Per-object count records

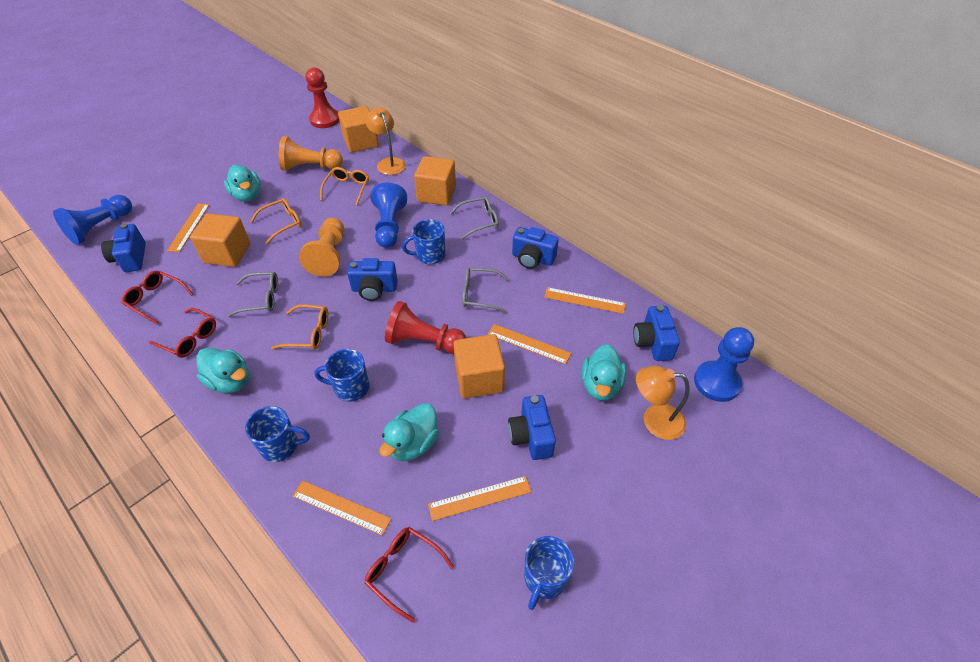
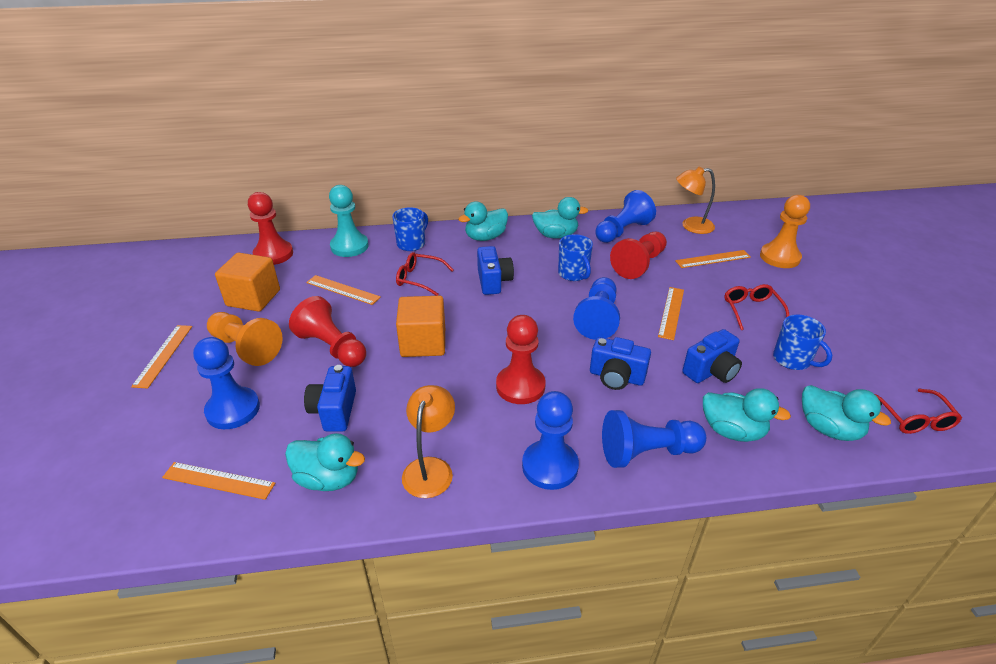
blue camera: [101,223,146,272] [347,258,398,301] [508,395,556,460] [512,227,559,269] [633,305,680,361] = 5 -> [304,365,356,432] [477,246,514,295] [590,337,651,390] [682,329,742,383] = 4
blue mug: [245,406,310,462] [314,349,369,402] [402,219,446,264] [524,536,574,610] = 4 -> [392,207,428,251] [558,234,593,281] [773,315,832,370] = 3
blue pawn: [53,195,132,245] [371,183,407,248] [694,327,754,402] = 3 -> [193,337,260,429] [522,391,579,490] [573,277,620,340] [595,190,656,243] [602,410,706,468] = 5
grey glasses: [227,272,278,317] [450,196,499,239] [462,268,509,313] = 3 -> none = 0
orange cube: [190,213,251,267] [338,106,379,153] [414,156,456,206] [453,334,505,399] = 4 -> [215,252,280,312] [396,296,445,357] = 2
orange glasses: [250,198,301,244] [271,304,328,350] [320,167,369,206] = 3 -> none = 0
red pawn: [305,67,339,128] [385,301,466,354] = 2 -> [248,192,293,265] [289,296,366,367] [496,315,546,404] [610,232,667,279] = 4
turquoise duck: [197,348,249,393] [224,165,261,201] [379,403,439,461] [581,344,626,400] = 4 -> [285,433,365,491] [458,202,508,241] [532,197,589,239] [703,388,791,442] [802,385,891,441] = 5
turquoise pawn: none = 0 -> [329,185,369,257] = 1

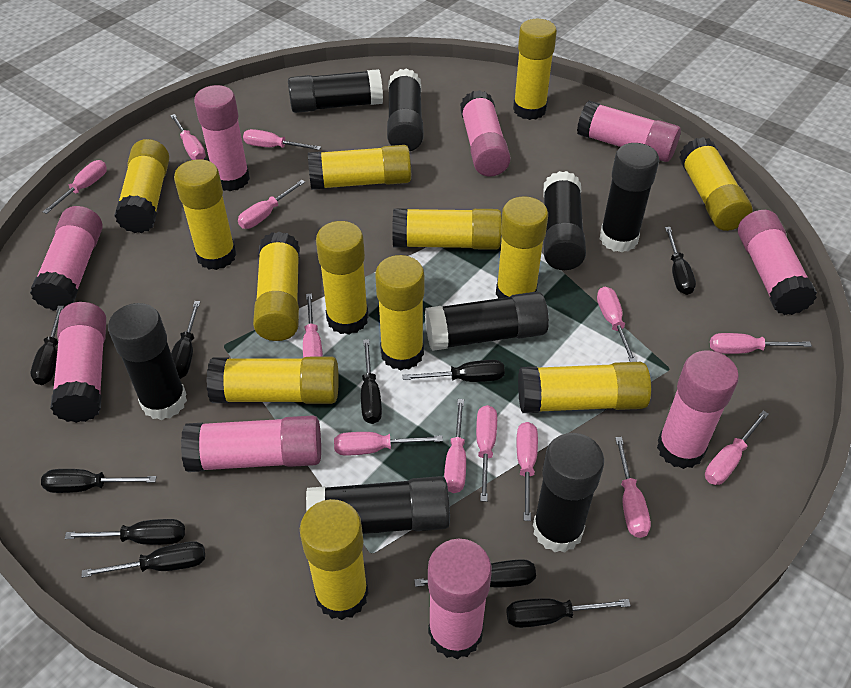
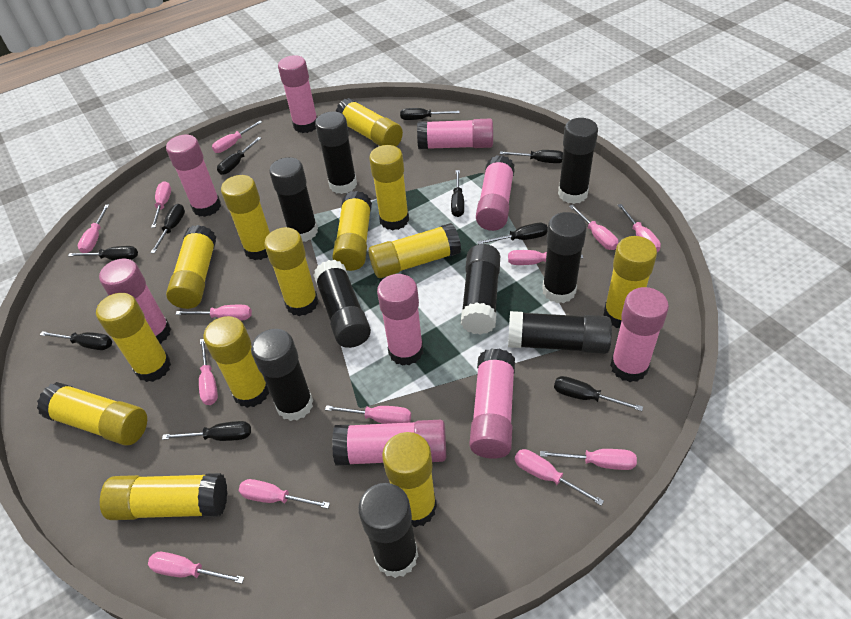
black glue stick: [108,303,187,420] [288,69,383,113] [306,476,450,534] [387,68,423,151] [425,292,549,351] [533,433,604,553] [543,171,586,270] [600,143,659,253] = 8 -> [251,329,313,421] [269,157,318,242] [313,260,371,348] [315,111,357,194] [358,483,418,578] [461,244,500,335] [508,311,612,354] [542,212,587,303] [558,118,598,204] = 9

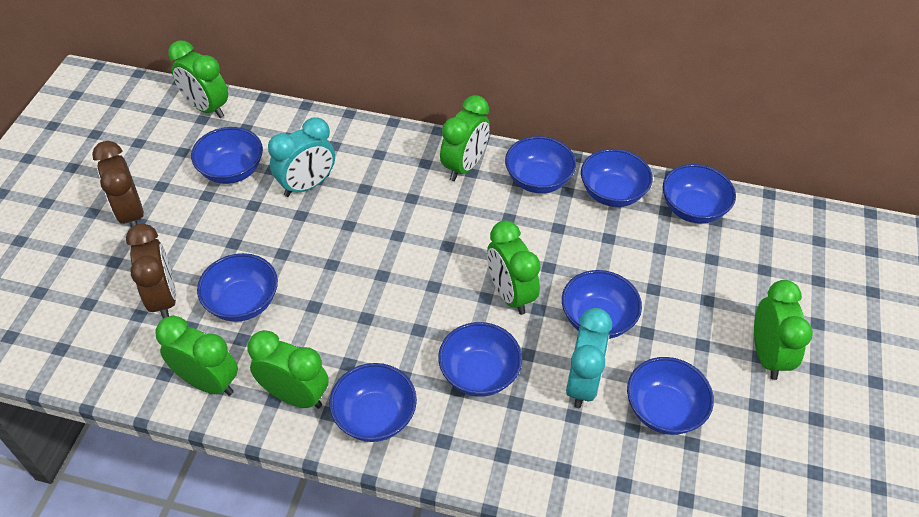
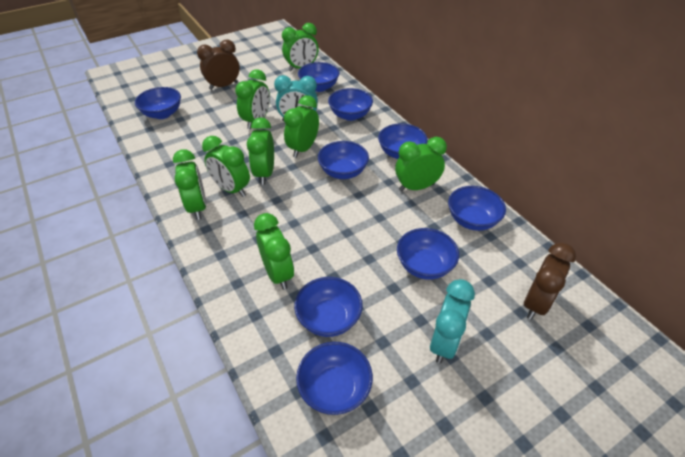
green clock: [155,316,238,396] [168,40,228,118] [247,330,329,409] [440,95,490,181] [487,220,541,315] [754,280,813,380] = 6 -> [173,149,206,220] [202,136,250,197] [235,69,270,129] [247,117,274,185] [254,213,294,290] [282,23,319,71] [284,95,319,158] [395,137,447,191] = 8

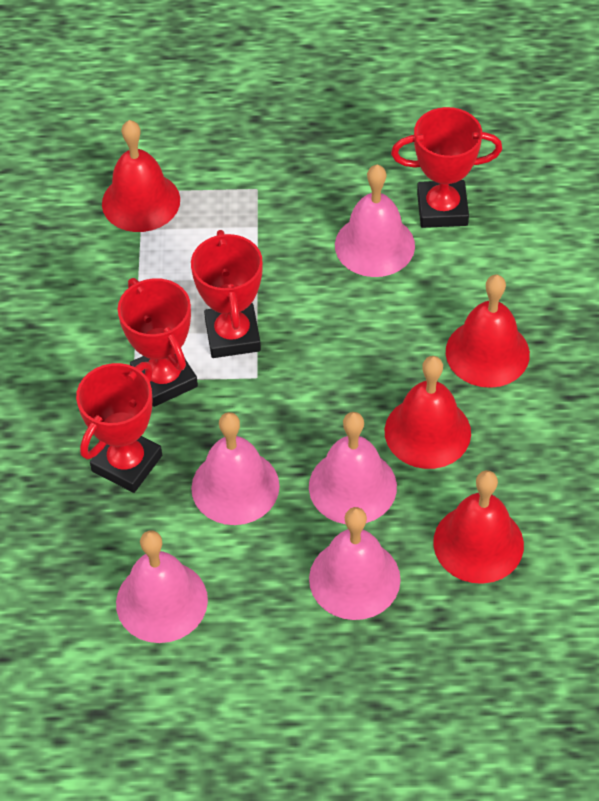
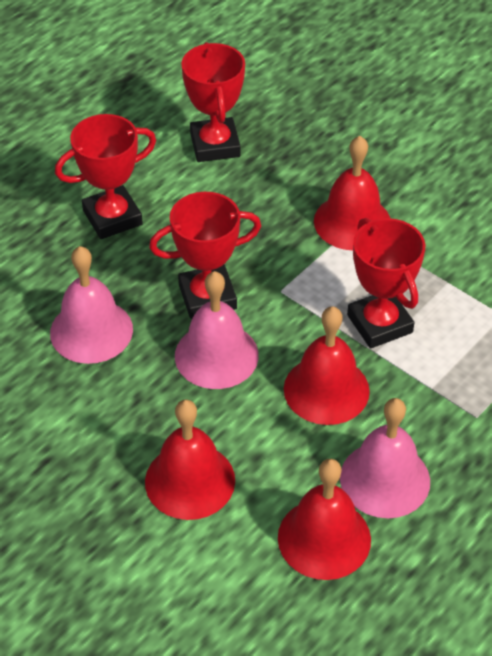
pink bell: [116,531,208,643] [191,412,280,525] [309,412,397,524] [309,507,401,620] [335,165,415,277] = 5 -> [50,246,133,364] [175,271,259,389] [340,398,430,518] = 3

EXERCISE OBJECTIVE
Starting at the line that holds "blue pawn: [53,195,132,245]", print each line through the last one of the entries above, exactly and with both ends included; no pictures.

REPLY TO THE TASK
blue pawn: [53,195,132,245] [371,183,407,248] [694,327,754,402] = 3 -> [193,337,260,429] [522,391,579,490] [573,277,620,340] [595,190,656,243] [602,410,706,468] = 5
grey glasses: [227,272,278,317] [450,196,499,239] [462,268,509,313] = 3 -> none = 0
orange cube: [190,213,251,267] [338,106,379,153] [414,156,456,206] [453,334,505,399] = 4 -> [215,252,280,312] [396,296,445,357] = 2
orange glasses: [250,198,301,244] [271,304,328,350] [320,167,369,206] = 3 -> none = 0
red pawn: [305,67,339,128] [385,301,466,354] = 2 -> [248,192,293,265] [289,296,366,367] [496,315,546,404] [610,232,667,279] = 4
turquoise duck: [197,348,249,393] [224,165,261,201] [379,403,439,461] [581,344,626,400] = 4 -> [285,433,365,491] [458,202,508,241] [532,197,589,239] [703,388,791,442] [802,385,891,441] = 5
turquoise pawn: none = 0 -> [329,185,369,257] = 1

black glue stick: [108,303,187,420] [288,69,383,113] [306,476,450,534] [387,68,423,151] [425,292,549,351] [533,433,604,553] [543,171,586,270] [600,143,659,253] = 8 -> [251,329,313,421] [269,157,318,242] [313,260,371,348] [315,111,357,194] [358,483,418,578] [461,244,500,335] [508,311,612,354] [542,212,587,303] [558,118,598,204] = 9

green clock: [155,316,238,396] [168,40,228,118] [247,330,329,409] [440,95,490,181] [487,220,541,315] [754,280,813,380] = 6 -> [173,149,206,220] [202,136,250,197] [235,69,270,129] [247,117,274,185] [254,213,294,290] [282,23,319,71] [284,95,319,158] [395,137,447,191] = 8

pink bell: [116,531,208,643] [191,412,280,525] [309,412,397,524] [309,507,401,620] [335,165,415,277] = 5 -> [50,246,133,364] [175,271,259,389] [340,398,430,518] = 3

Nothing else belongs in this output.